Task requirements: Exactly and without additions, transcribe the line that contains "PIXELS: WS2813 -> WS2812B" and every line after it in the data.

Provided data:
------------------------------
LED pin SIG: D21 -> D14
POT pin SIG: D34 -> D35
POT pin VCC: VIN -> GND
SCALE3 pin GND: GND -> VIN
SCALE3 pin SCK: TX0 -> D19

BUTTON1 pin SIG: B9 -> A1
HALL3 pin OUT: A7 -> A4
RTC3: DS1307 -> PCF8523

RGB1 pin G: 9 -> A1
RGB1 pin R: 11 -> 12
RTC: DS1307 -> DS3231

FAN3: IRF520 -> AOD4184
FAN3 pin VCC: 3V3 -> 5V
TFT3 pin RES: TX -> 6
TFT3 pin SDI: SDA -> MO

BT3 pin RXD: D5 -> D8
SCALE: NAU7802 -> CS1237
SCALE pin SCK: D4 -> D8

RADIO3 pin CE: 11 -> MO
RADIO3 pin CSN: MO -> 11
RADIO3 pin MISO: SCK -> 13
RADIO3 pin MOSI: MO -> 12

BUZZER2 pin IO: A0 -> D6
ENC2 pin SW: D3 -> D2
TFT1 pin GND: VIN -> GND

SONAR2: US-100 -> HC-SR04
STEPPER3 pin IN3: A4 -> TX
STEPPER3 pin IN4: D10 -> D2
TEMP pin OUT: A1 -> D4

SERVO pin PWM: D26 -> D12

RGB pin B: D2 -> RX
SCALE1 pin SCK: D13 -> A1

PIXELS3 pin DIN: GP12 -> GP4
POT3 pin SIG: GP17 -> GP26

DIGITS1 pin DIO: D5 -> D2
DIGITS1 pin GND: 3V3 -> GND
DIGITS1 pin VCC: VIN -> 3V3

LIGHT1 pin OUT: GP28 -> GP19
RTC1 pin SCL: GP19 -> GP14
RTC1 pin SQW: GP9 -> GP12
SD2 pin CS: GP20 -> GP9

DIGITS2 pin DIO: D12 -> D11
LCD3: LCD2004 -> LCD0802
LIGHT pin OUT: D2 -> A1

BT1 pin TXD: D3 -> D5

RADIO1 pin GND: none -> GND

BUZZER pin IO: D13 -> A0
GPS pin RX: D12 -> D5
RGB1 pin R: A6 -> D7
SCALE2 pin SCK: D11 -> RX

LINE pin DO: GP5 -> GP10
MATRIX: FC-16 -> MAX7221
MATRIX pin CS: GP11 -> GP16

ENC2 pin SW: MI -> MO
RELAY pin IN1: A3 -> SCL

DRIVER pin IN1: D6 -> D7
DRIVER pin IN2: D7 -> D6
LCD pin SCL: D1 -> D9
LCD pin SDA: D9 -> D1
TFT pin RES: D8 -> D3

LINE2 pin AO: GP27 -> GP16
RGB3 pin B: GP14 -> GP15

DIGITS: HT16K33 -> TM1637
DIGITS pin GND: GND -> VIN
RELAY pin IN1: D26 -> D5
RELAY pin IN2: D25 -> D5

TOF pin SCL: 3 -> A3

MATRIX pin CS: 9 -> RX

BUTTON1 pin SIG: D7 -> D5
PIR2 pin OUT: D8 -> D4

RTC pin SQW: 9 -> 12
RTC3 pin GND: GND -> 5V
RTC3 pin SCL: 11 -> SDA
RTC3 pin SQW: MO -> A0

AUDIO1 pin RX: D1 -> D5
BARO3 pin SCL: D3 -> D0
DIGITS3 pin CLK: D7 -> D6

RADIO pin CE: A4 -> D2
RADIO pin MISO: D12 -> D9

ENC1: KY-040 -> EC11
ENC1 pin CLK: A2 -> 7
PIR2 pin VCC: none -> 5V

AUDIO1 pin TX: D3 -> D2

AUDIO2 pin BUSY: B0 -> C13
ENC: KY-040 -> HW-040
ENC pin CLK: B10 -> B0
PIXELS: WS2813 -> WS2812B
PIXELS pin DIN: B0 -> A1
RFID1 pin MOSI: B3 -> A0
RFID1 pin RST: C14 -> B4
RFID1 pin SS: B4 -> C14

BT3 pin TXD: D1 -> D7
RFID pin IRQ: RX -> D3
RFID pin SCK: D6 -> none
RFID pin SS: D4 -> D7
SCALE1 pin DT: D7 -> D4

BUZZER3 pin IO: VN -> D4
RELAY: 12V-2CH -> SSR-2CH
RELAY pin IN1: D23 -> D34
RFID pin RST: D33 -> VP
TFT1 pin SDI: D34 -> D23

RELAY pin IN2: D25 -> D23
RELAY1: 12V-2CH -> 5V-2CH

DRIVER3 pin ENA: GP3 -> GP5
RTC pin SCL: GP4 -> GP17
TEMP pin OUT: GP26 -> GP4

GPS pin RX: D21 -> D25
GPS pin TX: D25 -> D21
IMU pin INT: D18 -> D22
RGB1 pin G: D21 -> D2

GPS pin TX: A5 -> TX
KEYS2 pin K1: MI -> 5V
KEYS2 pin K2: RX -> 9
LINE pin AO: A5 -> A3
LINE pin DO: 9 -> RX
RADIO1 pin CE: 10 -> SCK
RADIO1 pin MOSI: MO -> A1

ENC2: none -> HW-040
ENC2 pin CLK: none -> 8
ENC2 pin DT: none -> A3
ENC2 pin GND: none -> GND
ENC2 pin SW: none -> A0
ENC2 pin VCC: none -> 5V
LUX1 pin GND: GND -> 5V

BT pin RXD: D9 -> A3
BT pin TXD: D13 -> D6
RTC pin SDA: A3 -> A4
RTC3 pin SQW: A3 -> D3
------------------------------
Expected output:
PIXELS: WS2813 -> WS2812B
PIXELS pin DIN: B0 -> A1
RFID1 pin MOSI: B3 -> A0
RFID1 pin RST: C14 -> B4
RFID1 pin SS: B4 -> C14

BT3 pin TXD: D1 -> D7
RFID pin IRQ: RX -> D3
RFID pin SCK: D6 -> none
RFID pin SS: D4 -> D7
SCALE1 pin DT: D7 -> D4

BUZZER3 pin IO: VN -> D4
RELAY: 12V-2CH -> SSR-2CH
RELAY pin IN1: D23 -> D34
RFID pin RST: D33 -> VP
TFT1 pin SDI: D34 -> D23

RELAY pin IN2: D25 -> D23
RELAY1: 12V-2CH -> 5V-2CH

DRIVER3 pin ENA: GP3 -> GP5
RTC pin SCL: GP4 -> GP17
TEMP pin OUT: GP26 -> GP4

GPS pin RX: D21 -> D25
GPS pin TX: D25 -> D21
IMU pin INT: D18 -> D22
RGB1 pin G: D21 -> D2

GPS pin TX: A5 -> TX
KEYS2 pin K1: MI -> 5V
KEYS2 pin K2: RX -> 9
LINE pin AO: A5 -> A3
LINE pin DO: 9 -> RX
RADIO1 pin CE: 10 -> SCK
RADIO1 pin MOSI: MO -> A1

ENC2: none -> HW-040
ENC2 pin CLK: none -> 8
ENC2 pin DT: none -> A3
ENC2 pin GND: none -> GND
ENC2 pin SW: none -> A0
ENC2 pin VCC: none -> 5V
LUX1 pin GND: GND -> 5V

BT pin RXD: D9 -> A3
BT pin TXD: D13 -> D6
RTC pin SDA: A3 -> A4
RTC3 pin SQW: A3 -> D3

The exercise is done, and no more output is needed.